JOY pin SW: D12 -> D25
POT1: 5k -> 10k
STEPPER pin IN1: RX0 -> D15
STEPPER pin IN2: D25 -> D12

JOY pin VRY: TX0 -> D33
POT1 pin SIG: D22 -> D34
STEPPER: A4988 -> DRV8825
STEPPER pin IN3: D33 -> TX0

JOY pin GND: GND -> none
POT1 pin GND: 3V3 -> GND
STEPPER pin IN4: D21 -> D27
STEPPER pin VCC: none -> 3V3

● What to work on: Filter the entries and copy each line with "none".

● Answer area:
JOY pin GND: GND -> none
STEPPER pin VCC: none -> 3V3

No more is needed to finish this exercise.